__Directions__
An exact copy of the data is required. No picture may appear in it.

__Information shown__
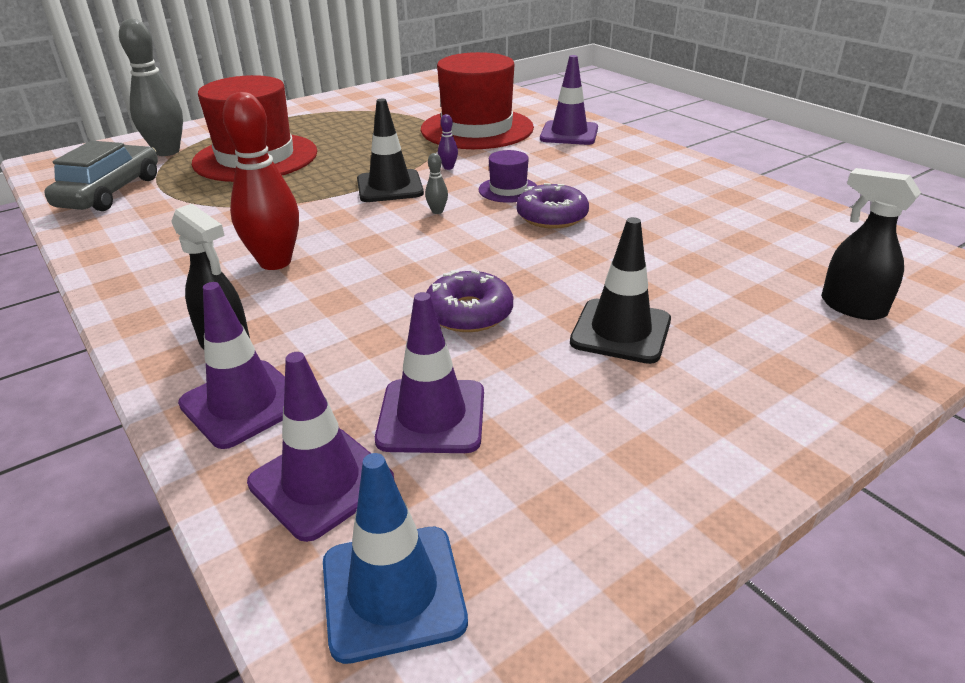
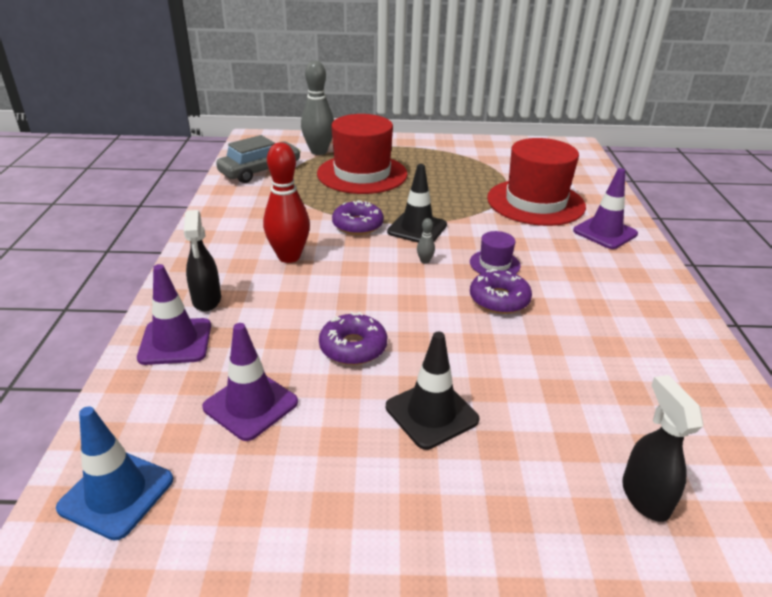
camera: 35 degrees right, 0 degrees up
(318, 205) = (357, 225): none -> purple donut
(321, 482) = (156, 410): purple traffic cone -> none
(448, 167) = (474, 228): purple bowling pin -> none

__Result of this exercise__
camera: 35 degrees right, 0 degrees up
(318, 205) = (357, 225): none -> purple donut
(321, 482) = (156, 410): purple traffic cone -> none
(448, 167) = (474, 228): purple bowling pin -> none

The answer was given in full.